◆ WHAT TO WORK ON
Please reproduce all of the data exactly as it appears, but skip the pictures.

◆ MATERIAL TO PROCESS

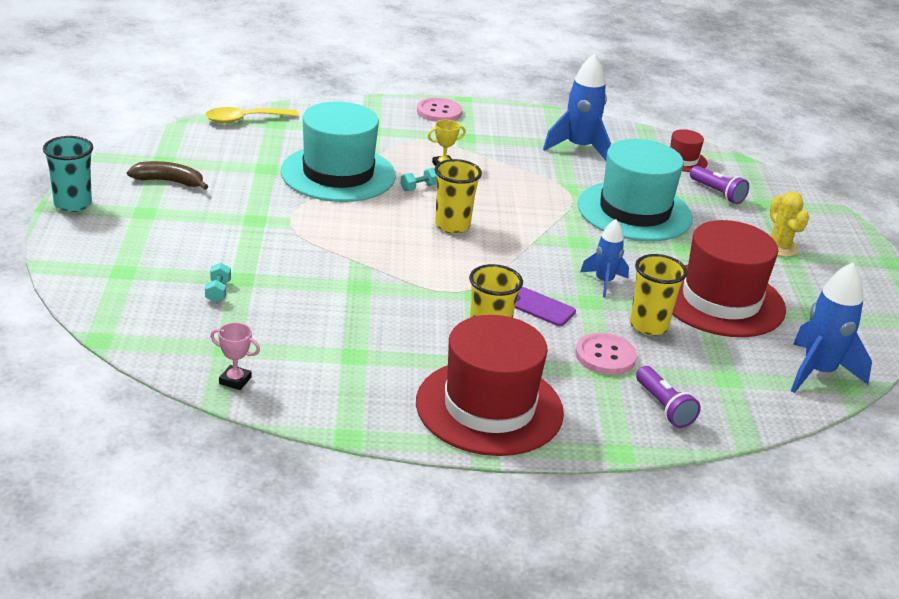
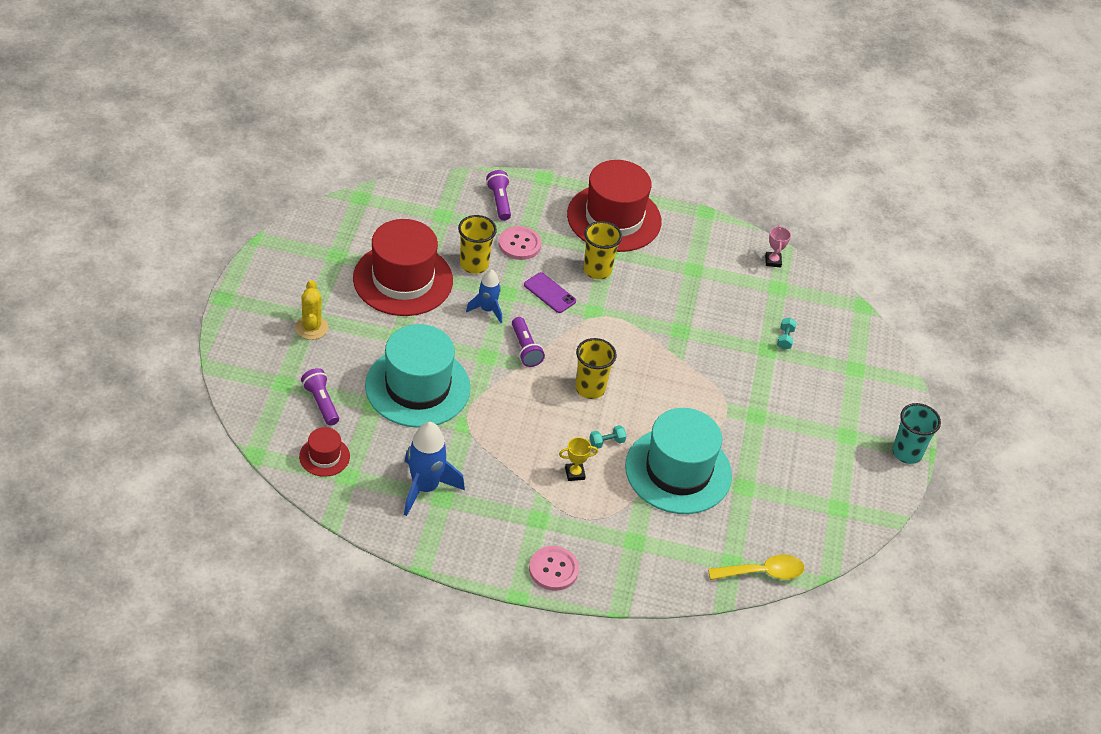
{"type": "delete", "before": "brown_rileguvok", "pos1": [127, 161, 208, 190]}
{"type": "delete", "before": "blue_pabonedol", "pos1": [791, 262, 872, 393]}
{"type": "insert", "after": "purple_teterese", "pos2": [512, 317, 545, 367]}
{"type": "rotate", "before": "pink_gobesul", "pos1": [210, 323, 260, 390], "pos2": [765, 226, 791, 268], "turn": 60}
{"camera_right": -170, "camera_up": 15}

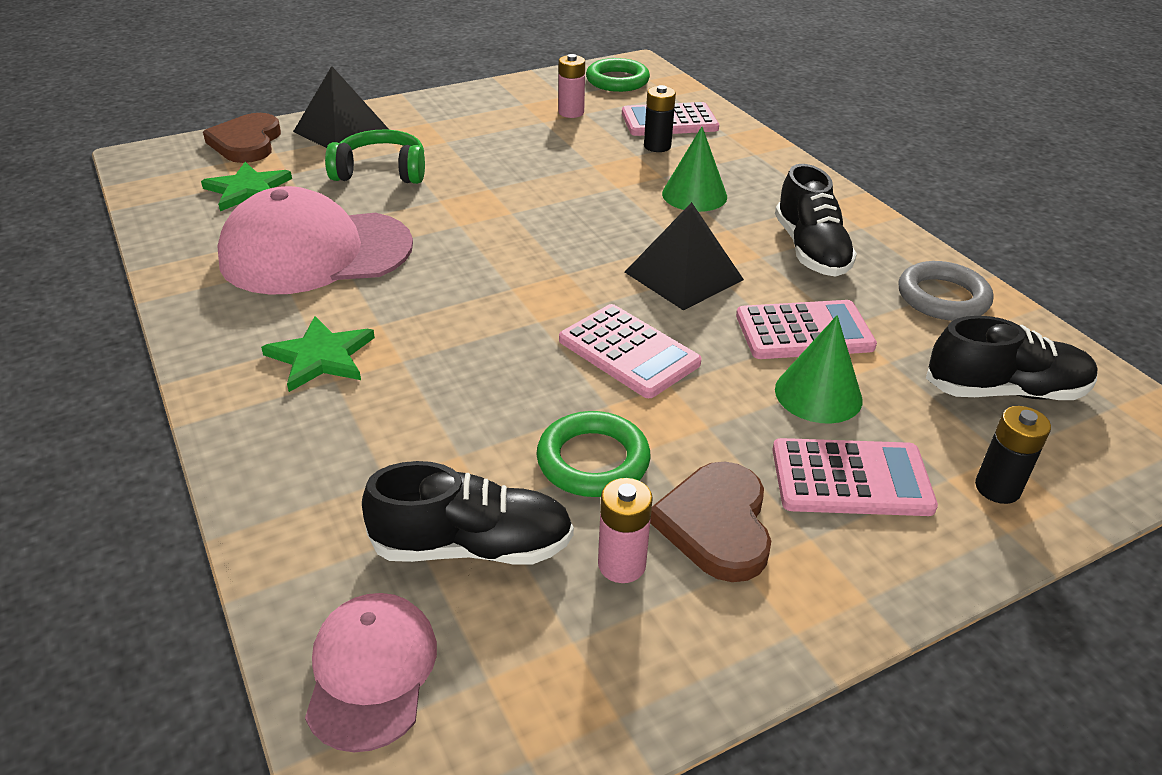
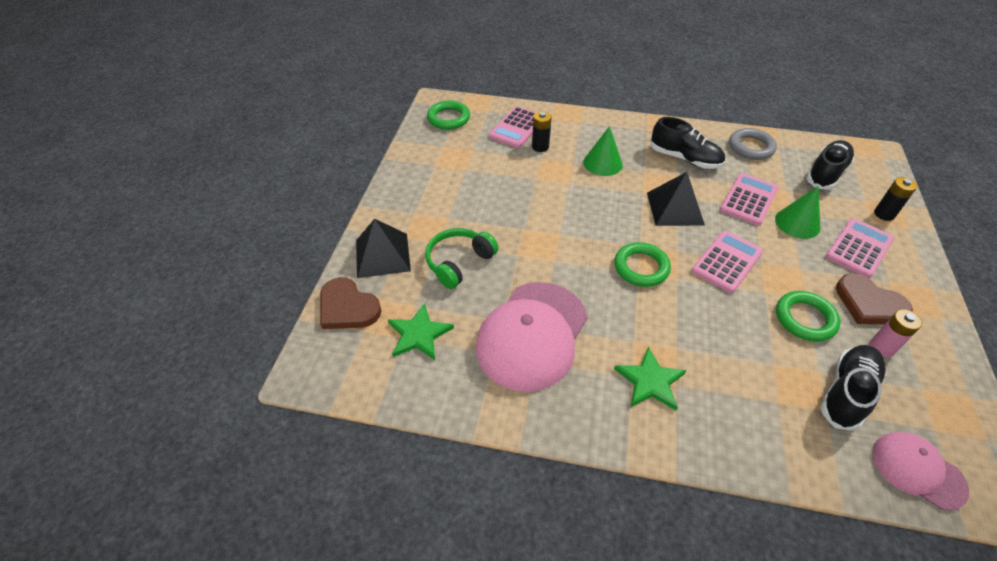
{"type": "delete", "before": "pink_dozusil", "pos1": [558, 54, 585, 118]}
{"type": "insert", "after": "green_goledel", "pos2": [614, 242, 671, 287]}
{"type": "rotate", "before": "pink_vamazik", "pos1": [559, 304, 702, 398], "pos2": [692, 231, 763, 293], "turn": -45}
{"camera_right": -50, "camera_up": 10}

◆ TASK RESULT
{"type": "delete", "before": "brown_rileguvok", "pos1": [127, 161, 208, 190]}
{"type": "delete", "before": "blue_pabonedol", "pos1": [791, 262, 872, 393]}
{"type": "insert", "after": "purple_teterese", "pos2": [512, 317, 545, 367]}
{"type": "rotate", "before": "pink_gobesul", "pos1": [210, 323, 260, 390], "pos2": [765, 226, 791, 268], "turn": 60}
{"camera_right": -170, "camera_up": 15}

{"type": "delete", "before": "pink_dozusil", "pos1": [558, 54, 585, 118]}
{"type": "insert", "after": "green_goledel", "pos2": [614, 242, 671, 287]}
{"type": "rotate", "before": "pink_vamazik", "pos1": [559, 304, 702, 398], "pos2": [692, 231, 763, 293], "turn": -45}
{"camera_right": -50, "camera_up": 10}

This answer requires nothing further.